*Task prompt*
Exactly reproduce the line containing "orange slope E2:G2" together with every line after it, through the end of the entries, and give nothing more.

BEGIN Listed entries

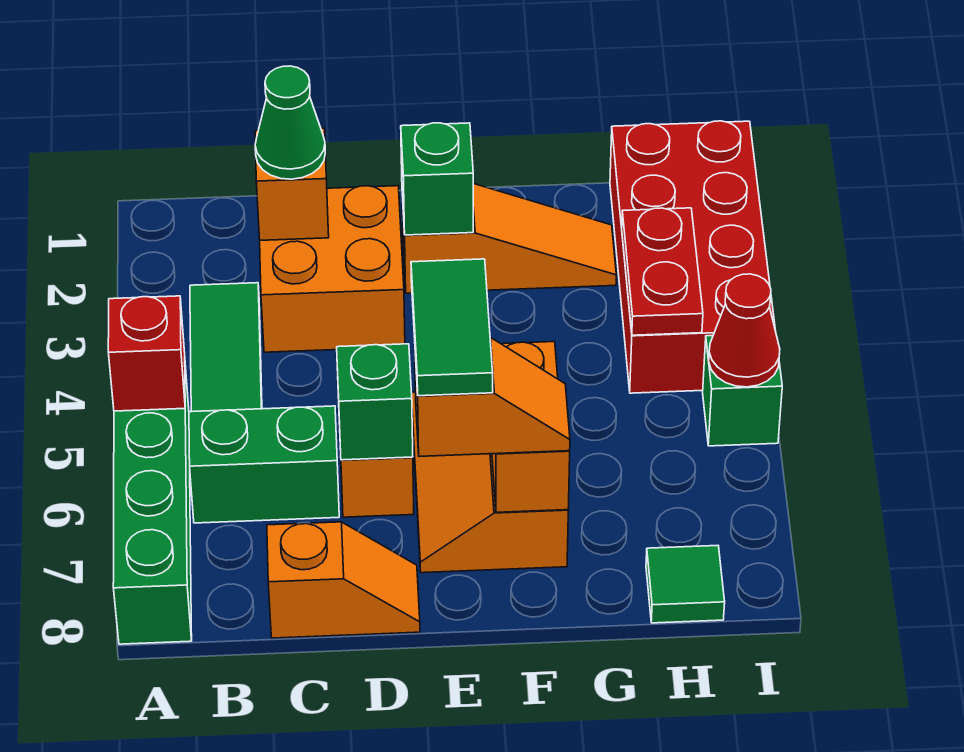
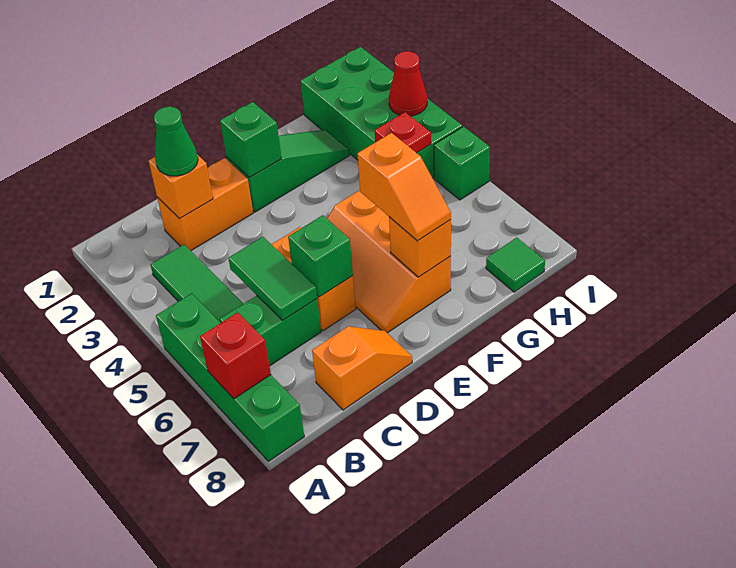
red brick A5 level 2 -> red brick A7 level 2
orange brick C2:D3 level 1 -> orange brick C2:D2 level 1
orange slope E2:G2 level 1 top E -> green slope E2:G2 level 1 top E
green tile E6:E7 level 4 -> green tile C5:C6 level 2
orange slope E7:F7 level 3 top E -> orange slope F6:F7 level 3 top 6
red brick H1:I4 level 1 -> green brick H1:I4 level 1
red plate H3:H4 level 2 -> red plate H4 level 2
red cone I5 level 2 -> red cone I3 level 2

END Listed entries

*Answer below*
orange slope E2:G2 level 1 top E -> green slope E2:G2 level 1 top E
green tile E6:E7 level 4 -> green tile C5:C6 level 2
orange slope E7:F7 level 3 top E -> orange slope F6:F7 level 3 top 6
red brick H1:I4 level 1 -> green brick H1:I4 level 1
red plate H3:H4 level 2 -> red plate H4 level 2
red cone I5 level 2 -> red cone I3 level 2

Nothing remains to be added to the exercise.